(Recorded data)
● ● ● ● ● ● ●

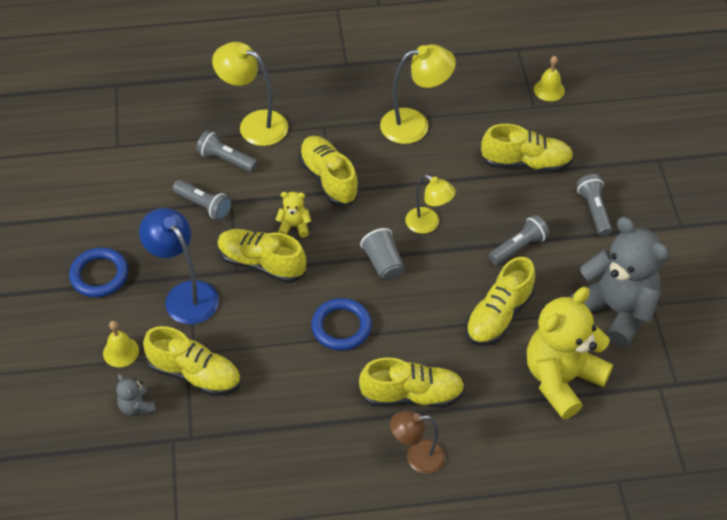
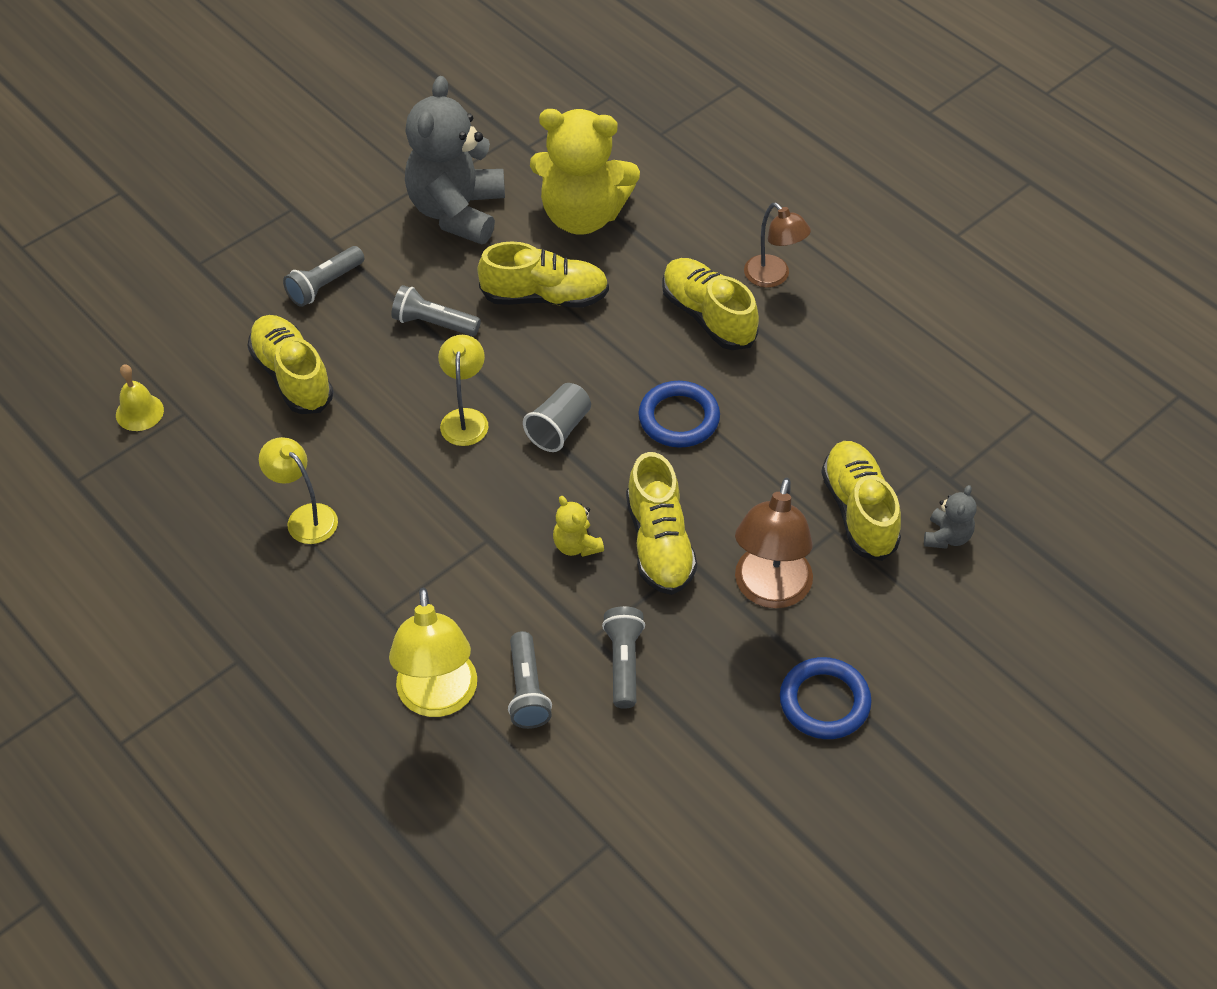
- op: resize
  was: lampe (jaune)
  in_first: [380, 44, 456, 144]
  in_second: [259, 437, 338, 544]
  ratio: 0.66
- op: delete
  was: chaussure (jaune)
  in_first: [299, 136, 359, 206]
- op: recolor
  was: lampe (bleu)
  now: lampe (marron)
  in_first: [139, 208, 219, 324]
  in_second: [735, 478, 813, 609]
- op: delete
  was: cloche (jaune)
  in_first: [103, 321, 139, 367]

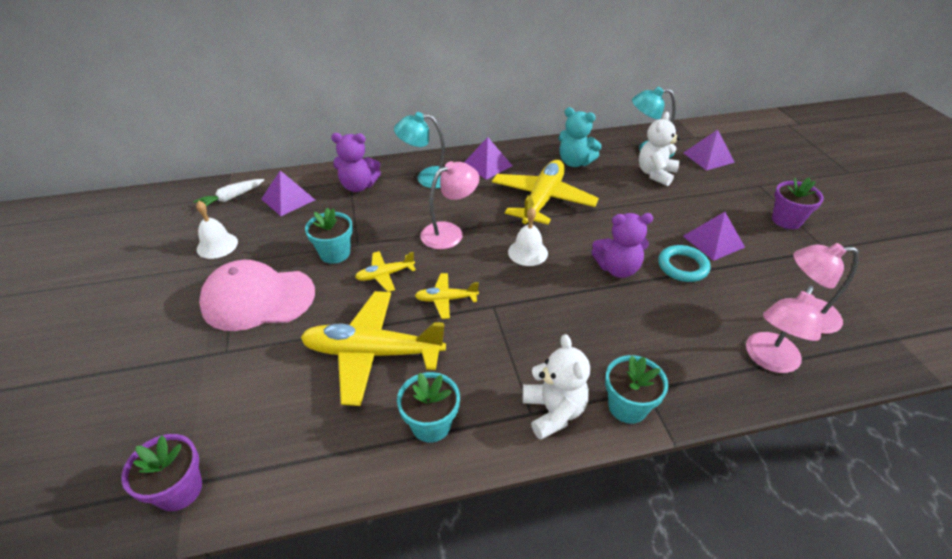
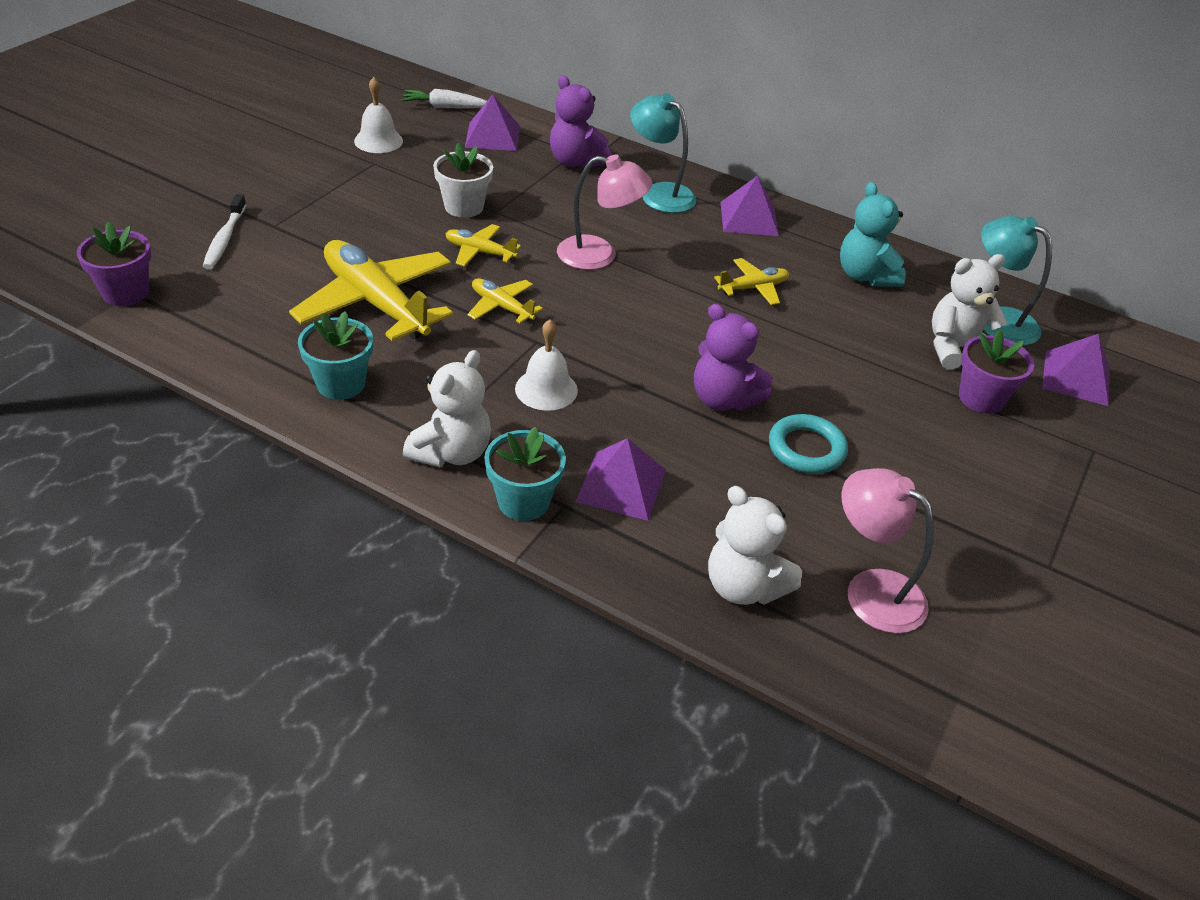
- op: resize
  was: avion (jaune)
  in_first: [492, 160, 599, 225]
  in_second: [714, 258, 789, 305]
  ratio: 0.48
- op: move
  was: pot de fleurs (violet)
  in_first: [772, 177, 824, 229]
  in_second: [959, 329, 1034, 414]
- op: recolor
  was: pot de fleurs (turquoise)
  now: pot de fleurs (blanc)
  in_first: [305, 208, 353, 264]
  in_second: [433, 143, 493, 218]
- op: move
  was: cloche (blanc)
  in_first: [508, 208, 548, 266]
  in_second: [515, 319, 578, 411]
- op: move
  was: pyramide (violet)
  in_first: [683, 212, 745, 261]
  in_second: [576, 438, 666, 521]
- op: delete
  was: casquette (rose)
  in_first: [199, 260, 315, 331]
- op: replace
  was: lampe (rose)
  now: ours en peluche (blanc)
  in_first: [746, 286, 822, 373]
  in_second: [708, 486, 802, 605]
- op: insert
  now: brosse à dents (blanc)
  in_second: [203, 194, 246, 269]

● ● ● ● ● ● ●

Assigned task = Reproduce the data above word for word from its first line through the line that holds "was: cloche (jaune)", both ends included; skip pictures.

Exercise response =
- op: resize
  was: lampe (jaune)
  in_first: [380, 44, 456, 144]
  in_second: [259, 437, 338, 544]
  ratio: 0.66
- op: delete
  was: chaussure (jaune)
  in_first: [299, 136, 359, 206]
- op: recolor
  was: lampe (bleu)
  now: lampe (marron)
  in_first: [139, 208, 219, 324]
  in_second: [735, 478, 813, 609]
- op: delete
  was: cloche (jaune)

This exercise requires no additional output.